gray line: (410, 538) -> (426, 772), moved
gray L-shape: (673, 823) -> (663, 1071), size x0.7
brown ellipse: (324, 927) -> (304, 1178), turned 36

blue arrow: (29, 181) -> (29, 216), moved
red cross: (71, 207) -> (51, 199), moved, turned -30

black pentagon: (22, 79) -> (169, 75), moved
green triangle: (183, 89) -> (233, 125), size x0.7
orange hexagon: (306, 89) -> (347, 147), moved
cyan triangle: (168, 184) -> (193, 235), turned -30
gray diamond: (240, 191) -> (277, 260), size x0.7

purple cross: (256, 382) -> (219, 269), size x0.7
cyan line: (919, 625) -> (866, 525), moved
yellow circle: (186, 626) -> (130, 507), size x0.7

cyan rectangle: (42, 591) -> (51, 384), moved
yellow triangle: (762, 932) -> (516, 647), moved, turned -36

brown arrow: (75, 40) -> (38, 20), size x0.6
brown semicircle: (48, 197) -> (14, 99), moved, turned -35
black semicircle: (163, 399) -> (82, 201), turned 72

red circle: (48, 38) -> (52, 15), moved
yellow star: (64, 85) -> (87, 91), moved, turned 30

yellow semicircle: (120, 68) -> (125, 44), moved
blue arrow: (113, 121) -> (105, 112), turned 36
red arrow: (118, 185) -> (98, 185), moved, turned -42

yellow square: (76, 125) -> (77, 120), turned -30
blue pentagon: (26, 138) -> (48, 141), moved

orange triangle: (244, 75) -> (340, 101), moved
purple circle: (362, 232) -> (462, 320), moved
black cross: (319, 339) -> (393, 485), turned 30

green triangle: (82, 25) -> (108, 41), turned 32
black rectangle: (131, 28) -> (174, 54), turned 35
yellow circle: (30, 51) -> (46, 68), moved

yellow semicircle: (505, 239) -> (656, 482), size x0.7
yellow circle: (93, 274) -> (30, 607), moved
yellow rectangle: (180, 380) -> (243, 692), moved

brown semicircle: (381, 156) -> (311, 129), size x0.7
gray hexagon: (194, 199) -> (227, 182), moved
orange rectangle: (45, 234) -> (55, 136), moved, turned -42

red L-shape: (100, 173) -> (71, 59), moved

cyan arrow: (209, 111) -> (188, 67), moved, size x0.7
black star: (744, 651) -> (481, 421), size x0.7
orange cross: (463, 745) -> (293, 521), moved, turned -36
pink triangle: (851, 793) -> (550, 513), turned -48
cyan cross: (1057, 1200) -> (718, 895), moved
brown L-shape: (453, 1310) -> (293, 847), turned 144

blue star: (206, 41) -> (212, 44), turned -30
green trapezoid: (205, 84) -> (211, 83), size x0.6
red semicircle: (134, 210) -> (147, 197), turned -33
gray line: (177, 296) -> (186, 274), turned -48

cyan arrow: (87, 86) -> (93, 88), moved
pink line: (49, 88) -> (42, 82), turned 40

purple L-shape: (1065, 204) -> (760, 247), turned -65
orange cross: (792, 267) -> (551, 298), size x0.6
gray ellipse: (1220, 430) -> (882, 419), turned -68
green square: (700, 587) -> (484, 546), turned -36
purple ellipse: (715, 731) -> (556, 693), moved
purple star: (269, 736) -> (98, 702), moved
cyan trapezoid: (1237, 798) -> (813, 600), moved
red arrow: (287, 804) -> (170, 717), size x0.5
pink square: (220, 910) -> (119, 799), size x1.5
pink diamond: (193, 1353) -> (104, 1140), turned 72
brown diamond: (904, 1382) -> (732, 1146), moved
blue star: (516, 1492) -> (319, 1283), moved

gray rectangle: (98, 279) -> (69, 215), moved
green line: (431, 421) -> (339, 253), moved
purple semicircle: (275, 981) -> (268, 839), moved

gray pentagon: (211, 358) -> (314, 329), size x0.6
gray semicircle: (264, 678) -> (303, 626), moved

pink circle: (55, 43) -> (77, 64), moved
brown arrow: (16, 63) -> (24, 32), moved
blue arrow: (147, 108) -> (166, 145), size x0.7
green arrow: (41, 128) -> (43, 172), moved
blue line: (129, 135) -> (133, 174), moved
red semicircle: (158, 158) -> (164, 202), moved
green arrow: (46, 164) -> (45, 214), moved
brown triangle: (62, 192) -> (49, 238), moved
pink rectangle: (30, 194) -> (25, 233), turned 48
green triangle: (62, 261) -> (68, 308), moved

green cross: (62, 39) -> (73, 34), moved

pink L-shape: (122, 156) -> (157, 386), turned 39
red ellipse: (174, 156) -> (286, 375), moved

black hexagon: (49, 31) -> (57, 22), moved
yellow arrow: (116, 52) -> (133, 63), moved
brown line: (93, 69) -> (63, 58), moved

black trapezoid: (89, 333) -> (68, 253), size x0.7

Activity: In the records above, find each line that holds the word "square"; copy all such lines.

Finished task:
yellow square: (76, 125) -> (77, 120), turned -30
green square: (700, 587) -> (484, 546), turned -36
pink square: (220, 910) -> (119, 799), size x1.5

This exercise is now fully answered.